WHAT TO WORK ON >> Can you copy out the data exactly? Leave the images out.

RECORDS FOR THE TASK below:

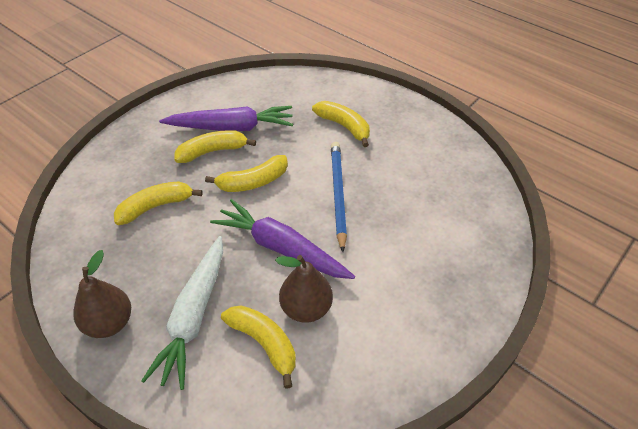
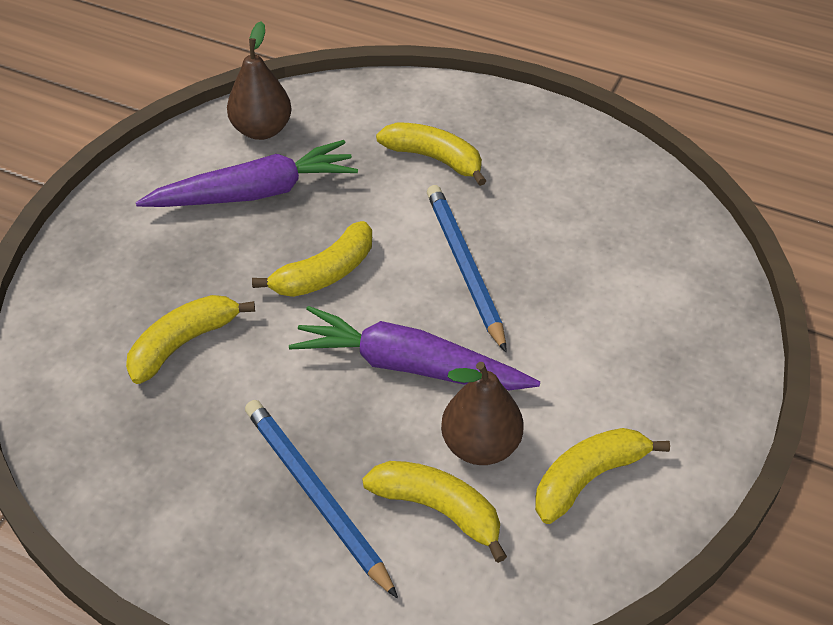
camera: 15 degrees left, 0 degrees up
(109, 323) = (187, 536): brown pear -> brown pear (262, 130)
(193, 316) = (315, 496): white carrot -> blue pencil
(212, 151) = (239, 237): yellow banana -> yellow banana (588, 478)

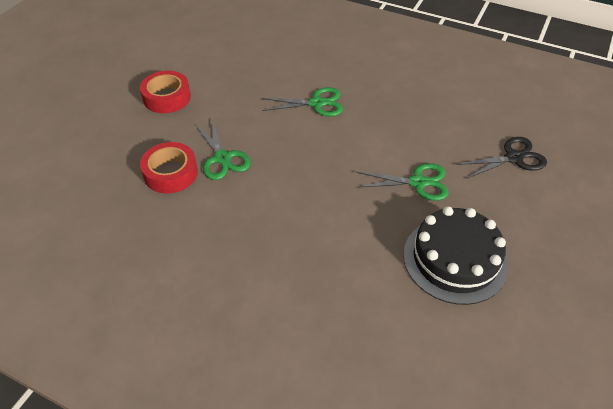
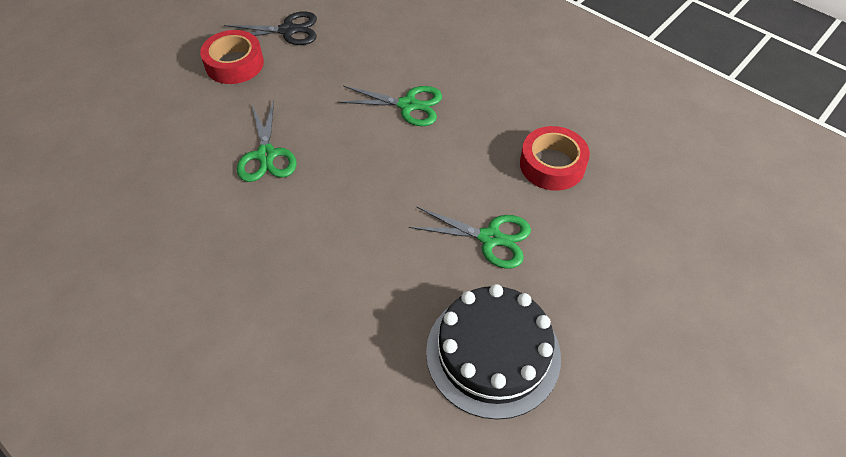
camera: 15 degrees right, 5 degrees up
(170, 173) = (200, 162): red tape -> red tape (552, 165)
(513, 158) = (631, 231): black scissors -> black scissors (288, 30)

End of RECORDS FOR THE TASK.

RESPONSE TO THIS TASK >>
camera: 15 degrees left, 0 degrees up
(109, 323) = (187, 536): brown pear -> brown pear (262, 130)
(193, 316) = (315, 496): white carrot -> blue pencil
(212, 151) = (239, 237): yellow banana -> yellow banana (588, 478)

camera: 15 degrees right, 5 degrees up
(170, 173) = (200, 162): red tape -> red tape (552, 165)
(513, 158) = (631, 231): black scissors -> black scissors (288, 30)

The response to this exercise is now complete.